WHAT THIS TASK INVOLVES:
Look below for the line that has "camera: 60 degrees left, 5 degrees down". Set down the lines from there through the line that has "(928, 581) = (915, 236): red", exactly as written.

Top of THE DATA

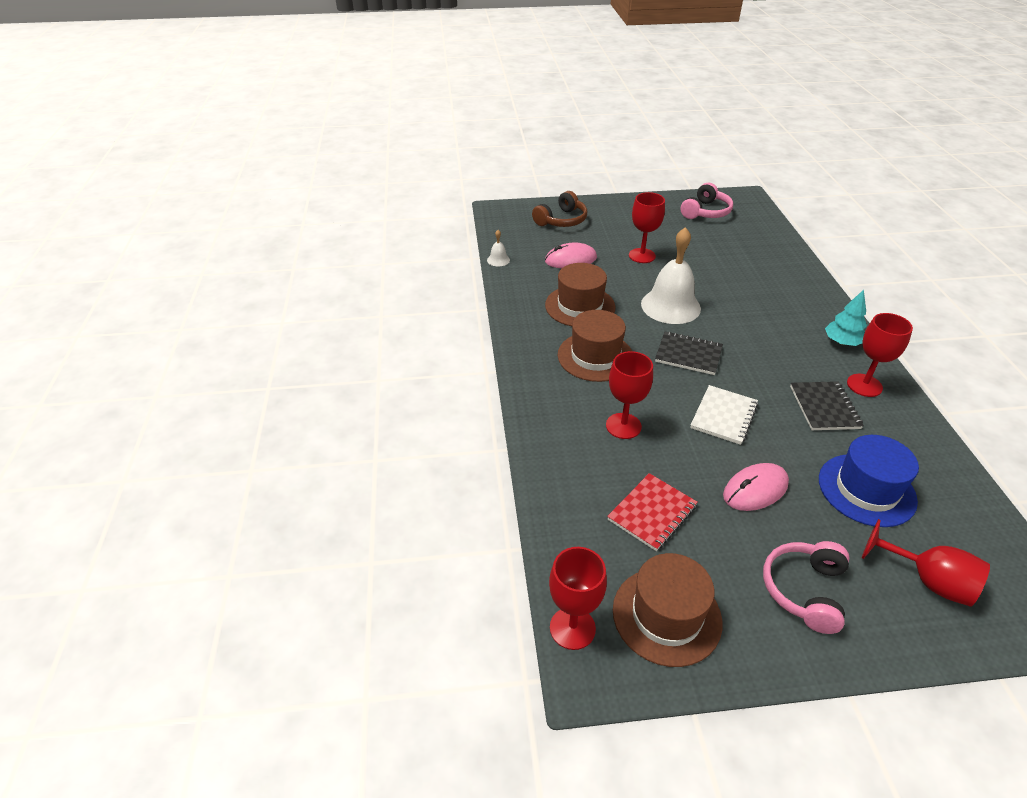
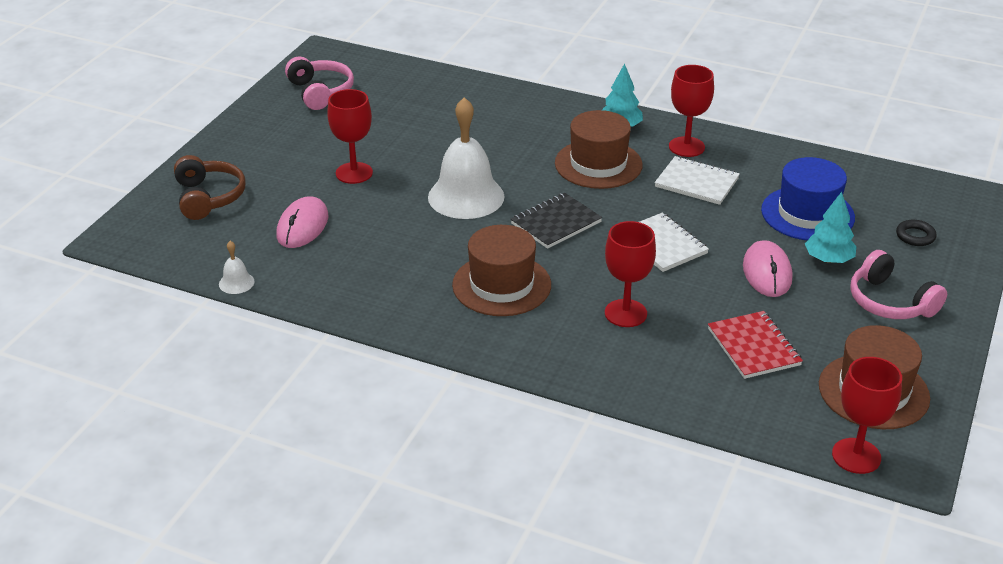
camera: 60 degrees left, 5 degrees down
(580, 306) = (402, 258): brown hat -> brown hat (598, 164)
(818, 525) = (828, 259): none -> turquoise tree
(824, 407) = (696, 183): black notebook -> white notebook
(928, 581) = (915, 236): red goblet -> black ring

Bottom of THE DATA
Top of THE DATA

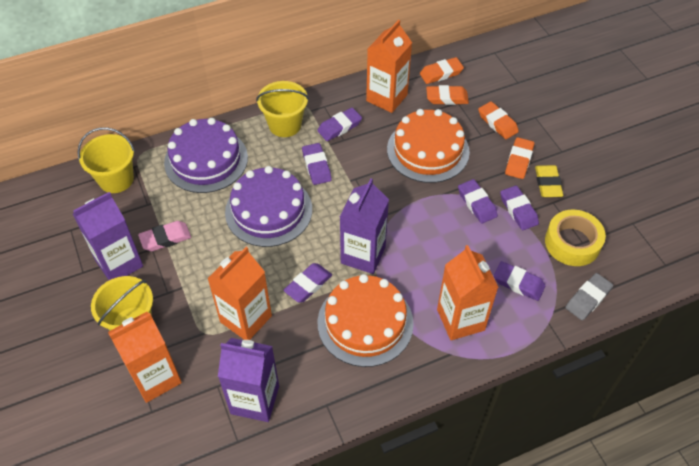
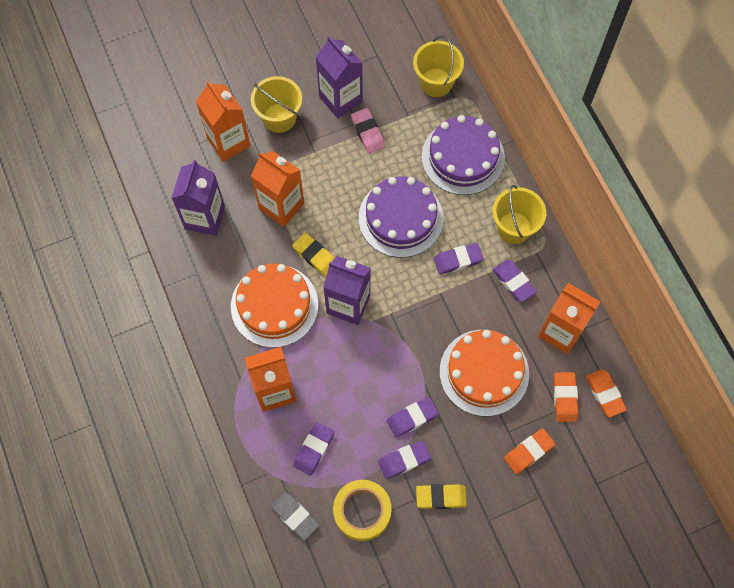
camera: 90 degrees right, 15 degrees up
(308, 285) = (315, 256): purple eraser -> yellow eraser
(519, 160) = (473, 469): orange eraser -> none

Bottom of THE DATA

RESPONSE TO THIS TASK:
camera: 60 degrees left, 5 degrees down
(580, 306) = (402, 258): brown hat -> brown hat (598, 164)
(818, 525) = (828, 259): none -> turquoise tree
(824, 407) = (696, 183): black notebook -> white notebook
(928, 581) = (915, 236): red goblet -> black ring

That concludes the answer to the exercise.